**Action item**
The entries below must be retyped exactly. Pictures are to be omitted.

**Exercise materials**

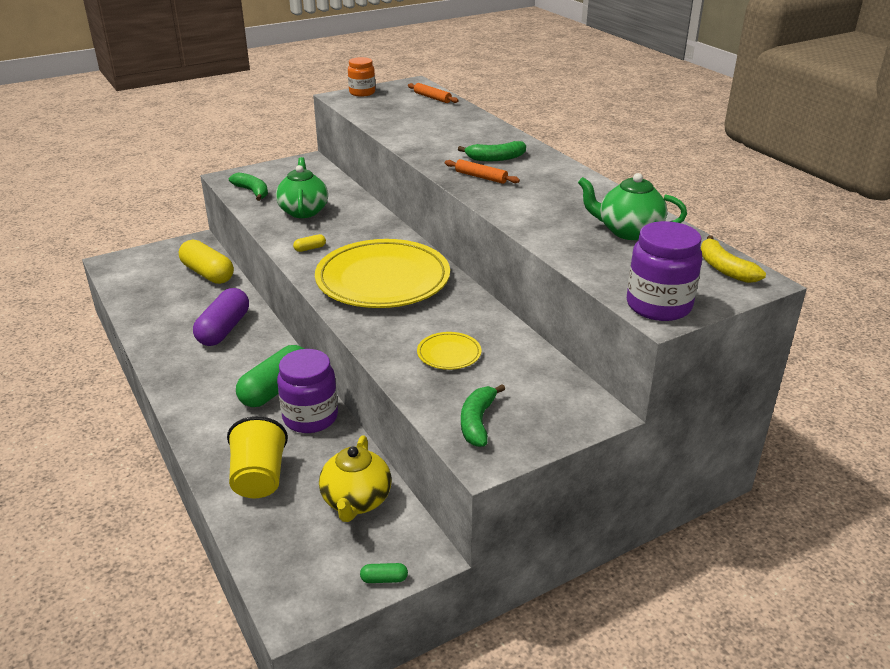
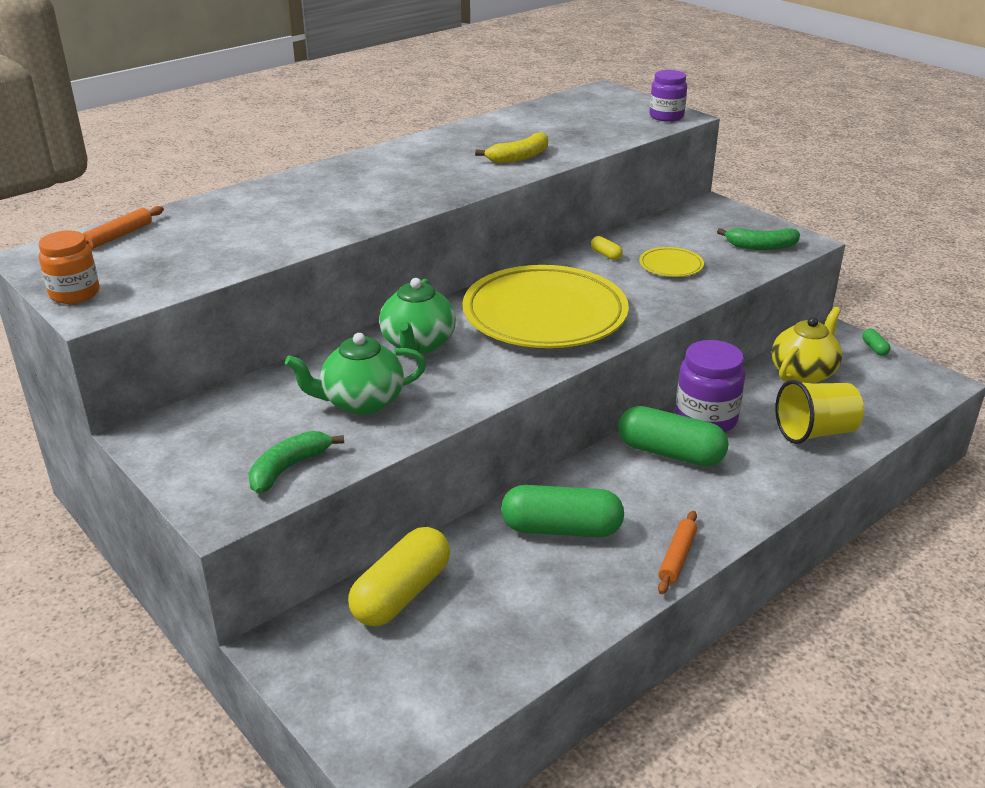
camera: 100 degrees left, 0 degrees up
(224, 329) = (561, 529): purple capsule -> green capsule
(310, 248) = (482, 376): yellow capsule -> yellow capsule (606, 255)
(356, 501) = (803, 373): yellow teapot -> yellow teapot turned 45 degrees counterclockwise
(481, 177) = (430, 186): orange rolling pin -> orange rolling pin (677, 557)
(495, 158) = (369, 182): green banana -> none
(628, 231) = (539, 125): green teapot -> green teapot (418, 344)
(658, 306) = (666, 116): purple jar -> purple jar, size x0.66
(724, 269) = (590, 97): yellow banana -> yellow banana (519, 157)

**Exercise response**
camera: 100 degrees left, 0 degrees up
(224, 329) = (561, 529): purple capsule -> green capsule
(310, 248) = (482, 376): yellow capsule -> yellow capsule (606, 255)
(356, 501) = (803, 373): yellow teapot -> yellow teapot turned 45 degrees counterclockwise
(481, 177) = (430, 186): orange rolling pin -> orange rolling pin (677, 557)
(495, 158) = (369, 182): green banana -> none
(628, 231) = (539, 125): green teapot -> green teapot (418, 344)
(658, 306) = (666, 116): purple jar -> purple jar, size x0.66
(724, 269) = (590, 97): yellow banana -> yellow banana (519, 157)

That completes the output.